[Extracted records]

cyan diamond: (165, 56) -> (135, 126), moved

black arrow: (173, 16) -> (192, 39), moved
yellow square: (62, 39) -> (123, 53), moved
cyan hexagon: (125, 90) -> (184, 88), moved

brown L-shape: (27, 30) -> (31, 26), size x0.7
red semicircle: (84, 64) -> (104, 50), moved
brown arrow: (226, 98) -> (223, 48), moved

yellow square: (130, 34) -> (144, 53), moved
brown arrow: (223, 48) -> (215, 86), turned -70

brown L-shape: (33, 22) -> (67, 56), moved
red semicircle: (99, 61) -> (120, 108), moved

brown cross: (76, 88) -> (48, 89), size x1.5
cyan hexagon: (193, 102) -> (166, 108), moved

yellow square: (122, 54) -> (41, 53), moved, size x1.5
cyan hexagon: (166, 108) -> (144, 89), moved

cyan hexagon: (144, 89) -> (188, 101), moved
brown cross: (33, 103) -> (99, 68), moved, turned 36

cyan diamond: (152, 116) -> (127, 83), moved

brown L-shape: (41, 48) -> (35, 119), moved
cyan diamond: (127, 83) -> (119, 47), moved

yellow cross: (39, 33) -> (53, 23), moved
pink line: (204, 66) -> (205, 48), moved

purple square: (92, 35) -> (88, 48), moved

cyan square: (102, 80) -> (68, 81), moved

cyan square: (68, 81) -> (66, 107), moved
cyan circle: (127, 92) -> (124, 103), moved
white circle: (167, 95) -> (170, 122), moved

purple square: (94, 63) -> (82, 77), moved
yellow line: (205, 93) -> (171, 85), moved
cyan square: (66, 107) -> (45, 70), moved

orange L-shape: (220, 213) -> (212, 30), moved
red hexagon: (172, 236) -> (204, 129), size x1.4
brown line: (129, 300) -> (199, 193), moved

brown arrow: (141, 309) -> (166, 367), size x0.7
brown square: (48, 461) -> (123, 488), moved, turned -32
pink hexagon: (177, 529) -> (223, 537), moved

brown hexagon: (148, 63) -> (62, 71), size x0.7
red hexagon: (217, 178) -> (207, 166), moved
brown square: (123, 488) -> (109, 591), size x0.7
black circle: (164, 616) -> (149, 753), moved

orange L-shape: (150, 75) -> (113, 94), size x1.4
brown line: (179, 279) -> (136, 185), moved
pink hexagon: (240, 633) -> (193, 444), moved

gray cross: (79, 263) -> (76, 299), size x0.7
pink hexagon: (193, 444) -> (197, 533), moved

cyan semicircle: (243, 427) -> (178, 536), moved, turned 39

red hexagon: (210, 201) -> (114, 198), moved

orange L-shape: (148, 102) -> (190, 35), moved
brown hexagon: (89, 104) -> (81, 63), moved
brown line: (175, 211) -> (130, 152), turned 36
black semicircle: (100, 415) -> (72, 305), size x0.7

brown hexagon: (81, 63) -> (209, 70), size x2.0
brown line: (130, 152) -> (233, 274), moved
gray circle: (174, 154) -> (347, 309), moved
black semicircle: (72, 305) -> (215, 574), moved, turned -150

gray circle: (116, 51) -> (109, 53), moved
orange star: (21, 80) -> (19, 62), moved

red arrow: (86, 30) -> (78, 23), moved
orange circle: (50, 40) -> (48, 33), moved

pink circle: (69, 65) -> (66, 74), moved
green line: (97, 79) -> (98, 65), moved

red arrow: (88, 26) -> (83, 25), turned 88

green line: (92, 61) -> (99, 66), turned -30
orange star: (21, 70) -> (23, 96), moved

> What this task involves
Show all lines above holding the word "orange".

> Completed task
orange L-shape: (220, 213) -> (212, 30), moved
orange L-shape: (150, 75) -> (113, 94), size x1.4
orange L-shape: (148, 102) -> (190, 35), moved
orange star: (21, 80) -> (19, 62), moved
orange circle: (50, 40) -> (48, 33), moved
orange star: (21, 70) -> (23, 96), moved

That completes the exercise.